> _Assigned task_
Make an exact copy of the listing below. Pictures stay out of it.

> _Data block_
= = =

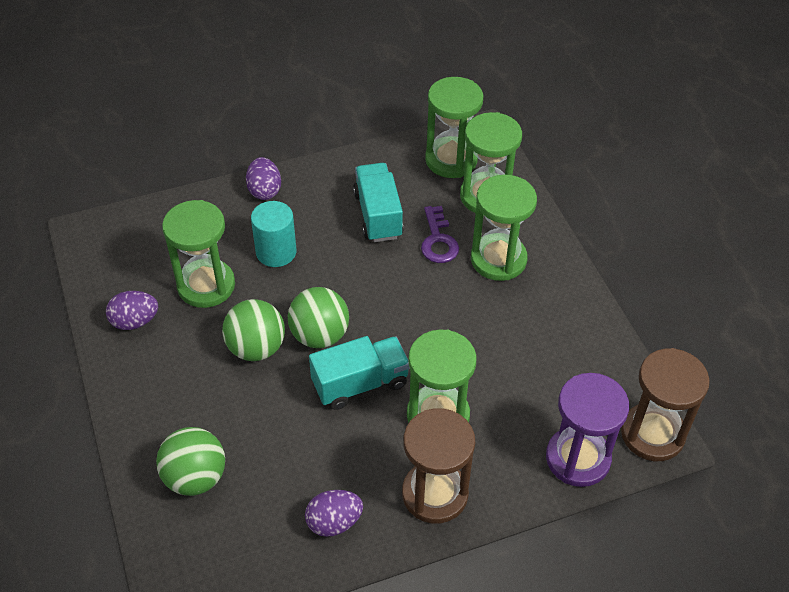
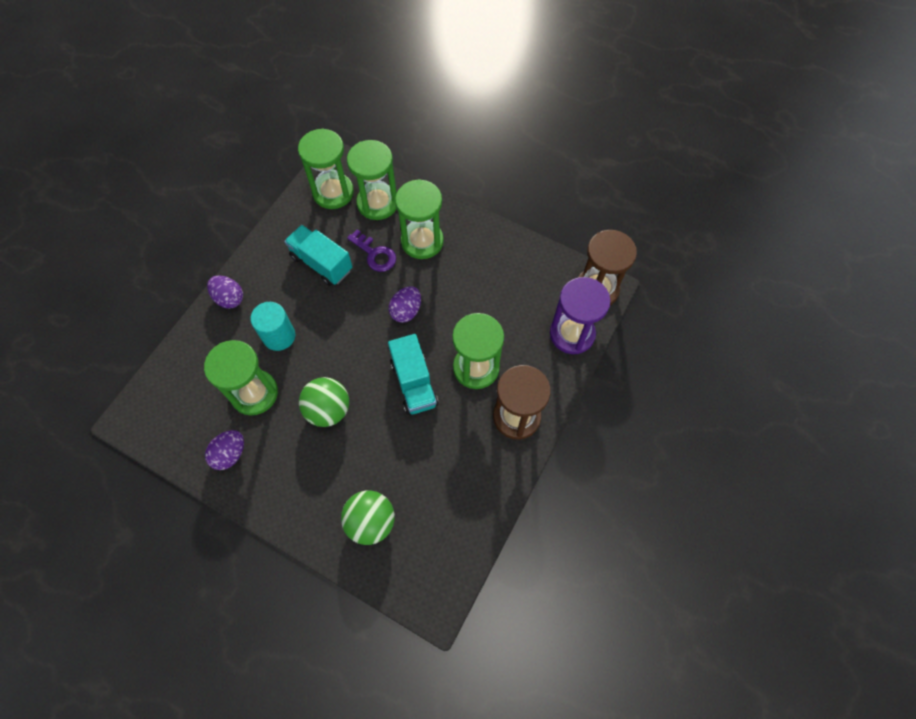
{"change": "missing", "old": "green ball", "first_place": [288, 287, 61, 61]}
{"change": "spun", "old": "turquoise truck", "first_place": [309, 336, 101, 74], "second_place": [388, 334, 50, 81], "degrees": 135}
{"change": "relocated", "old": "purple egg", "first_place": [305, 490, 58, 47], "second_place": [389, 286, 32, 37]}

= = =

> _Solution_
{"change": "missing", "old": "green ball", "first_place": [288, 287, 61, 61]}
{"change": "spun", "old": "turquoise truck", "first_place": [309, 336, 101, 74], "second_place": [388, 334, 50, 81], "degrees": 135}
{"change": "relocated", "old": "purple egg", "first_place": [305, 490, 58, 47], "second_place": [389, 286, 32, 37]}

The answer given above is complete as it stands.